§ EXERCISE REQUIREMENTS: Write down, unchanged, the entries from the first line through the line holding "white hat [353,332,401,379]". Include no other line.
#### PROVIDED DATA ####
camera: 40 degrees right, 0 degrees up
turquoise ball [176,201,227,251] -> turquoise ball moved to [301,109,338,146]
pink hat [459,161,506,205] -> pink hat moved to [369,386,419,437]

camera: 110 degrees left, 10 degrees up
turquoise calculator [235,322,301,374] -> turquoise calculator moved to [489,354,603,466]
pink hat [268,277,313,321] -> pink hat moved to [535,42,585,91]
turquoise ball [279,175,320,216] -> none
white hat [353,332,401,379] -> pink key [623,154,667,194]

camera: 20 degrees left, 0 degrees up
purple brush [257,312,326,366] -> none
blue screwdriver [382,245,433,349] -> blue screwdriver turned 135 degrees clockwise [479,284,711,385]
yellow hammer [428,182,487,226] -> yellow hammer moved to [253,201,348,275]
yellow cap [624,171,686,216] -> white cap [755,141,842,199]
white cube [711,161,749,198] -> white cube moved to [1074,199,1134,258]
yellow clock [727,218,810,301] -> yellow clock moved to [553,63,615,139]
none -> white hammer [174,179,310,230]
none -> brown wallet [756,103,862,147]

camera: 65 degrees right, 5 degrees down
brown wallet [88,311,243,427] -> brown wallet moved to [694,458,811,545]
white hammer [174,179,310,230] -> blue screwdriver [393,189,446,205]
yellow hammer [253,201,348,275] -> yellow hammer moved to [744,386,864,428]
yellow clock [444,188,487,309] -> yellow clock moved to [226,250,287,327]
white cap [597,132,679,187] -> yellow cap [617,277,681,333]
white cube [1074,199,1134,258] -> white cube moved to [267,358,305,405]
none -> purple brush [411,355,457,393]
####
§ THE COMPLETED TASK:
camera: 40 degrees right, 0 degrees up
turquoise ball [176,201,227,251] -> turquoise ball moved to [301,109,338,146]
pink hat [459,161,506,205] -> pink hat moved to [369,386,419,437]

camera: 110 degrees left, 10 degrees up
turquoise calculator [235,322,301,374] -> turquoise calculator moved to [489,354,603,466]
pink hat [268,277,313,321] -> pink hat moved to [535,42,585,91]
turquoise ball [279,175,320,216] -> none
white hat [353,332,401,379] -> pink key [623,154,667,194]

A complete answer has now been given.